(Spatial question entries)
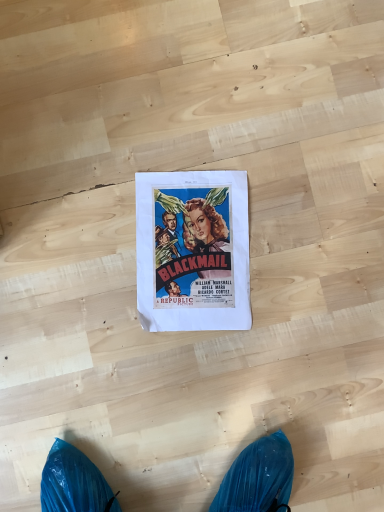
This screenshot has width=384, height=512. I want to click on vacant area on the back side of matte paper poster at center, so click(191, 123).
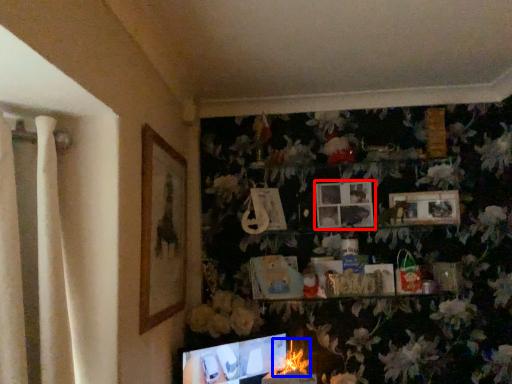
Question: Among these objects, which one is farthest to the camera, picture frame (highlighted by a red box) or flower (highlighted by a blue box)?

Choices:
 (A) picture frame
 (B) flower

Answer: (A)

_Instructions to follow_
Copy the material above verbatim, starting at the line with "Question: Among these" and continuing through the final line of the material.

_Exercise output_
Question: Among these objects, which one is farthest to the camera, picture frame (highlighted by a red box) or flower (highlighted by a blue box)?

Choices:
 (A) picture frame
 (B) flower

Answer: (A)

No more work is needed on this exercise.